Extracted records
>>>>
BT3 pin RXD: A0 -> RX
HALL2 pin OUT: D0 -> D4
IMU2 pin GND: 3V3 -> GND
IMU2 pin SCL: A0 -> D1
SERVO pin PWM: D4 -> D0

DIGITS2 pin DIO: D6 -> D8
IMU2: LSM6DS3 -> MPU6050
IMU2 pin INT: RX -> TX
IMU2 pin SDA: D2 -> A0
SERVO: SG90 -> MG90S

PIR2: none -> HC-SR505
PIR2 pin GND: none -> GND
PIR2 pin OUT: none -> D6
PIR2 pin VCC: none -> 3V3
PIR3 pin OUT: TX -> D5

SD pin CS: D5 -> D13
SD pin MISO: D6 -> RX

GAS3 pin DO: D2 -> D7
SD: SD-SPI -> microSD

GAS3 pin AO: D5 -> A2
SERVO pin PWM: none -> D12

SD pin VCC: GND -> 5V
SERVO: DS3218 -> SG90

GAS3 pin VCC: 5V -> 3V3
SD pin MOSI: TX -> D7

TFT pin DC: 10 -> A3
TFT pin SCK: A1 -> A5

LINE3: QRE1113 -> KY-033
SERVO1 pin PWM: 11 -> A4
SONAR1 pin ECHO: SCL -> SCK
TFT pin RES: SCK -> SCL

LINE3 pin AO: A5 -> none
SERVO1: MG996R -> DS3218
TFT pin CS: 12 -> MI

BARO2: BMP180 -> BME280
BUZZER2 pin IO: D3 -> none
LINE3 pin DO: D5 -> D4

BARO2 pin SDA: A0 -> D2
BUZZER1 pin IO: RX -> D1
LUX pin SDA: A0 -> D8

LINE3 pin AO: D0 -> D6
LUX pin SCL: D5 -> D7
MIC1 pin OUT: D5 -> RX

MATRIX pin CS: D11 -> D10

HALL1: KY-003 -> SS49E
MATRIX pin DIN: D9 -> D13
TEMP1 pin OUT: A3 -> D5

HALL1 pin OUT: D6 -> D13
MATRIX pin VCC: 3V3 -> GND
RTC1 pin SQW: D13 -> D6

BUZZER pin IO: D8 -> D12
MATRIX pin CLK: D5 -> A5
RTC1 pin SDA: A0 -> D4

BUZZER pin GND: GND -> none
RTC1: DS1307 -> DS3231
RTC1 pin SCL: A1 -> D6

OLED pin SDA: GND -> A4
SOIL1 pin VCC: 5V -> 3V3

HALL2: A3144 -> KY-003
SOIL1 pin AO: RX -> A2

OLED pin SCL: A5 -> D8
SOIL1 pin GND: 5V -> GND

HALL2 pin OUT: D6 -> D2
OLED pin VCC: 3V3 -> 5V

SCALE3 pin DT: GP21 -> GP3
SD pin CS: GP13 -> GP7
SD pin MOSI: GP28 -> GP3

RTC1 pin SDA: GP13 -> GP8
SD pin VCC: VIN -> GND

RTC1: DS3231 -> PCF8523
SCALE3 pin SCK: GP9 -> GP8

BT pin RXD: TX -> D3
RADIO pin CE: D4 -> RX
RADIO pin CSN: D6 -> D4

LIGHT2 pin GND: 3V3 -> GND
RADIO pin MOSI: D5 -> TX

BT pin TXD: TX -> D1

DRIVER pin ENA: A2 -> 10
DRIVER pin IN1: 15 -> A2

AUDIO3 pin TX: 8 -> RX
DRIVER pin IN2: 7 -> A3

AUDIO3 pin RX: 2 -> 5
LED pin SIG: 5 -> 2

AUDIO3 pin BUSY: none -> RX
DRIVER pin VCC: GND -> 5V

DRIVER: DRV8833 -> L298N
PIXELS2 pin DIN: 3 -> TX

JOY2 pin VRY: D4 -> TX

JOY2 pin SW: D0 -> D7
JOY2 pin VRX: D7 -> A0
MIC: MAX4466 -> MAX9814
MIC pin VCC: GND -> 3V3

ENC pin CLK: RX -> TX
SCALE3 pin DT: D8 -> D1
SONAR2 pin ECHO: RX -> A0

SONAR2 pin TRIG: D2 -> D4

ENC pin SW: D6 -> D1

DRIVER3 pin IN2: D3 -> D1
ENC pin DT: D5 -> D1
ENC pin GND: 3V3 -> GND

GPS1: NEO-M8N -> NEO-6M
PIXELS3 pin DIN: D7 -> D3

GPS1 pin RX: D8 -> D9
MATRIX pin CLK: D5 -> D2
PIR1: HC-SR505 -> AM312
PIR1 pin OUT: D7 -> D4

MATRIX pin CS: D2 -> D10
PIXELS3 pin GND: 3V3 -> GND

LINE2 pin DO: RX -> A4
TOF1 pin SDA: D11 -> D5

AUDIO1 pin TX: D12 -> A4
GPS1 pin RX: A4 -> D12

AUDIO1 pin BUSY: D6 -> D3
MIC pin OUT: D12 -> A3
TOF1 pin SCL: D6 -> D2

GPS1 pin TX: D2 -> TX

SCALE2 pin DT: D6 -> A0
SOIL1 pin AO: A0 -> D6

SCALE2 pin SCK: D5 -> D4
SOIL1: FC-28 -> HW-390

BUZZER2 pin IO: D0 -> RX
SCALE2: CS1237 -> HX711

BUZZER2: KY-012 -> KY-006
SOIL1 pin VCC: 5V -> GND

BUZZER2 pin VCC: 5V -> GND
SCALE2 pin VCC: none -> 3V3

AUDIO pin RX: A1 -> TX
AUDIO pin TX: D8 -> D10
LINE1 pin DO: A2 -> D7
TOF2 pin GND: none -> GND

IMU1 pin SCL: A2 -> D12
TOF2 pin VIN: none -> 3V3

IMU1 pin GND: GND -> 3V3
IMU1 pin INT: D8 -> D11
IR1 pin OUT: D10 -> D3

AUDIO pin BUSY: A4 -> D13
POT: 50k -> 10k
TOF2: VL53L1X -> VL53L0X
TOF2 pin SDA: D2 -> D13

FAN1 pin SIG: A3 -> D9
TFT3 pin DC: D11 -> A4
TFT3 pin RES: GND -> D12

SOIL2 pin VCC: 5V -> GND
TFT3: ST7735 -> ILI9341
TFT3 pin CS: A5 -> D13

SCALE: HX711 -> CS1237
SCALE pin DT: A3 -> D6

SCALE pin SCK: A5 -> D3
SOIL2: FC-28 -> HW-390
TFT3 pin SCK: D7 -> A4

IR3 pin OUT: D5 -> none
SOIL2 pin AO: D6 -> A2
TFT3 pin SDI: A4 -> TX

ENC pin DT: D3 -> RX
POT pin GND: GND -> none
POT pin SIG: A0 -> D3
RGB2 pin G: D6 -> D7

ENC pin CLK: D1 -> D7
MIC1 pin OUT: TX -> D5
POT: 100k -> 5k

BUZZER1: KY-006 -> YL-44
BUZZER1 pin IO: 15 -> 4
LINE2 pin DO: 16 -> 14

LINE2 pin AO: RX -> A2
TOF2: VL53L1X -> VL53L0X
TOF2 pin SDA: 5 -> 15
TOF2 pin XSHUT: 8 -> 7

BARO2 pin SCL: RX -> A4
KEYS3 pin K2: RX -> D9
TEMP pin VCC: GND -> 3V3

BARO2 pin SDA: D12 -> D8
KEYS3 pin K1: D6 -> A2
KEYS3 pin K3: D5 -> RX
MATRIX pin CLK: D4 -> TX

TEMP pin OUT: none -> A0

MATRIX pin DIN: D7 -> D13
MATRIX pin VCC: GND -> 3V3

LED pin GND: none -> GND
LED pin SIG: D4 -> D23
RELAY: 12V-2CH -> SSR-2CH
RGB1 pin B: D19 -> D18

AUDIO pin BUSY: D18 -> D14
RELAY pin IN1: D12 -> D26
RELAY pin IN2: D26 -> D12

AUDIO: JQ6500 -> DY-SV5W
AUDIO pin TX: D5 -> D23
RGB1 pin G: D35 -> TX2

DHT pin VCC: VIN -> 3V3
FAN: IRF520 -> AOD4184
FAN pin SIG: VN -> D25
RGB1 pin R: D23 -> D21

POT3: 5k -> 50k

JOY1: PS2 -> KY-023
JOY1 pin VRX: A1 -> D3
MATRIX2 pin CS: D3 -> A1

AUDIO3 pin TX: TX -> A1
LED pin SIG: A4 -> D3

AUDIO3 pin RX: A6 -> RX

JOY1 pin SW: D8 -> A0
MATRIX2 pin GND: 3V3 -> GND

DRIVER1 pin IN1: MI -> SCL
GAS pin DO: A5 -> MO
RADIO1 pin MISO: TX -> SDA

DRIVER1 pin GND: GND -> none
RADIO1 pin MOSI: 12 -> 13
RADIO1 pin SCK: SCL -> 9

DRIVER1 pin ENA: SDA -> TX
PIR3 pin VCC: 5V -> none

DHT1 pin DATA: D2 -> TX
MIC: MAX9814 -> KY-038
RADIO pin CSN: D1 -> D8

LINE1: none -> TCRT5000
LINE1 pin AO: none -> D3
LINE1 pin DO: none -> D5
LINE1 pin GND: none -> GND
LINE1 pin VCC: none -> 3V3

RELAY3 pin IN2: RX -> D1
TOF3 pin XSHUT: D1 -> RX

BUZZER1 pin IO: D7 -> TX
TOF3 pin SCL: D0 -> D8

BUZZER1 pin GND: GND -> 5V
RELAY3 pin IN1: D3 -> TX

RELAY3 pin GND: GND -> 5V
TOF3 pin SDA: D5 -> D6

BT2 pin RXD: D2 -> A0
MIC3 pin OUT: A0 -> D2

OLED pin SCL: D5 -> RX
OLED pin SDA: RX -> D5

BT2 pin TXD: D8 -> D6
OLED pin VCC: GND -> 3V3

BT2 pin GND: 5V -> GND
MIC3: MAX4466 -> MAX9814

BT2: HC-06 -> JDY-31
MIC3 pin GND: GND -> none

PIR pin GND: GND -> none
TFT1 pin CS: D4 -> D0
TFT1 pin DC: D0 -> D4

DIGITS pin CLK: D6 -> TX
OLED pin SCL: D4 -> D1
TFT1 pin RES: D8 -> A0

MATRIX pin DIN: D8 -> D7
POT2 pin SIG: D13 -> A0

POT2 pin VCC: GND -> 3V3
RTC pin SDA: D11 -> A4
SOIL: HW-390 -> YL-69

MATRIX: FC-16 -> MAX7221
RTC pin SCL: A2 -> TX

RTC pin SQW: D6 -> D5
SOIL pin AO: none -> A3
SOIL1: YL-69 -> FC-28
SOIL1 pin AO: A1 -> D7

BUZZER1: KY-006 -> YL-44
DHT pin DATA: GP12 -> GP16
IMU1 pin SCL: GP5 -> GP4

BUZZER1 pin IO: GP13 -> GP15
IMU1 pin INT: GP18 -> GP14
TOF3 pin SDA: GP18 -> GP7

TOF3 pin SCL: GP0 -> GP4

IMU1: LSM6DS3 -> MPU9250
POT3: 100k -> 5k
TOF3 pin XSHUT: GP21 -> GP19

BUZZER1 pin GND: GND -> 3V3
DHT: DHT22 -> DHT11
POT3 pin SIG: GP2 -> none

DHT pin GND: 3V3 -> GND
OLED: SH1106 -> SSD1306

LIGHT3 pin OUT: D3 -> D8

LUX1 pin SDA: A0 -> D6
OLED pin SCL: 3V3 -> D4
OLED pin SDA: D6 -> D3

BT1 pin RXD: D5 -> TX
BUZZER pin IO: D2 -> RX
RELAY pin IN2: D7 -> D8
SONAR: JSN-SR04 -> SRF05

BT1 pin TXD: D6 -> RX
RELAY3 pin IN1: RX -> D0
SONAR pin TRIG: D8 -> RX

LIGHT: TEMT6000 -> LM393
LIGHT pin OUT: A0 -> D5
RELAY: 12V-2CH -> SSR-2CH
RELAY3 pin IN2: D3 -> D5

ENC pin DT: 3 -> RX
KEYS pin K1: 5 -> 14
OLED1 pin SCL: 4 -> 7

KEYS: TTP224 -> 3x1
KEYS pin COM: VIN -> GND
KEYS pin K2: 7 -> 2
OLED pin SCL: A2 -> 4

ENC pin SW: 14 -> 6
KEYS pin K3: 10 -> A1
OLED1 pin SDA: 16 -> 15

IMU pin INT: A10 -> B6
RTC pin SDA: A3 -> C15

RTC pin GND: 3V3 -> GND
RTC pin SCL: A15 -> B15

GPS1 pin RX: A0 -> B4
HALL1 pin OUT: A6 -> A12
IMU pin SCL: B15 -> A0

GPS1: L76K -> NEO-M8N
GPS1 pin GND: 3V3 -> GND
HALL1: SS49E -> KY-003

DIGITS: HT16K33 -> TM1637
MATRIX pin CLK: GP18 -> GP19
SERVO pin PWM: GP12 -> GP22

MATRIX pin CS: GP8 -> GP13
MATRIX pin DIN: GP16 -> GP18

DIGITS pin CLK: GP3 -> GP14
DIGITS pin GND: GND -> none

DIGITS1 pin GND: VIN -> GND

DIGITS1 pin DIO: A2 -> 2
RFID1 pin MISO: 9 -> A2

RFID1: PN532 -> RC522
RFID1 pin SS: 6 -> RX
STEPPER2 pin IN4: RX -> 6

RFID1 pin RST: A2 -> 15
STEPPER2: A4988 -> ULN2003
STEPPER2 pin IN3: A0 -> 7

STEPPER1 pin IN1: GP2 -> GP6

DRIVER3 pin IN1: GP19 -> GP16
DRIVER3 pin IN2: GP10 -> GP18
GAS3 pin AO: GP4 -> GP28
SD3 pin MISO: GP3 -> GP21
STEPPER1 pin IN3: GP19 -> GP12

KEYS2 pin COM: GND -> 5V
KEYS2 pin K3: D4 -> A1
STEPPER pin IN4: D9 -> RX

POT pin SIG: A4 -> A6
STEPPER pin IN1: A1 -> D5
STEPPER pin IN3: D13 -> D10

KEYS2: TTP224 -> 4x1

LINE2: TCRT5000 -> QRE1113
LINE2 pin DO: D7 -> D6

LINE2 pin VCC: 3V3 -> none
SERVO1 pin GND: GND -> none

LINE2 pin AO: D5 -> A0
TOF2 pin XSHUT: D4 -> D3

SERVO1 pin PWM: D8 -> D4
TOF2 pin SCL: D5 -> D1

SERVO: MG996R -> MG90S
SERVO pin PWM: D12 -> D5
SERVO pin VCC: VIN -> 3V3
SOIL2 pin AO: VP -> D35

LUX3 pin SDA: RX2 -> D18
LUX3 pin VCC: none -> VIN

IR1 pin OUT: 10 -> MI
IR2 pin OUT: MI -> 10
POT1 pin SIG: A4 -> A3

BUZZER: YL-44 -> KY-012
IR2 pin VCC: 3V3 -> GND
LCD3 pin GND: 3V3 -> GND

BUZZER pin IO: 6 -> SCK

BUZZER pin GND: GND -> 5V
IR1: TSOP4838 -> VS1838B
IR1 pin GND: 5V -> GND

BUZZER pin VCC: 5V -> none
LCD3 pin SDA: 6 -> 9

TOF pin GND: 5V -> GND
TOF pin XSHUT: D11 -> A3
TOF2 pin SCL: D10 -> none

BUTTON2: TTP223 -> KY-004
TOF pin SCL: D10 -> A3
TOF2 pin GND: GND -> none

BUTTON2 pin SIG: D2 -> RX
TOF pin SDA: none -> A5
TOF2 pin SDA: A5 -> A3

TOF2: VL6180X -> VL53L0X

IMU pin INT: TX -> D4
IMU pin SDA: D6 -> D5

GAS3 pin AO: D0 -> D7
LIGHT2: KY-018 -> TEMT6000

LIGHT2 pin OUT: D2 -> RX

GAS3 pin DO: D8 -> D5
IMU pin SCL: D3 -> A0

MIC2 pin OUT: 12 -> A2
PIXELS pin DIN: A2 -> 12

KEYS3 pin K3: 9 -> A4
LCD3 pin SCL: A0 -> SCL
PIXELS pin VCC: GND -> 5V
<<<<
— Try it —
The answer should consist of all lines from the records above that hold the word "BUSY".

— Answer —
AUDIO3 pin BUSY: none -> RX
AUDIO1 pin BUSY: D6 -> D3
AUDIO pin BUSY: A4 -> D13
AUDIO pin BUSY: D18 -> D14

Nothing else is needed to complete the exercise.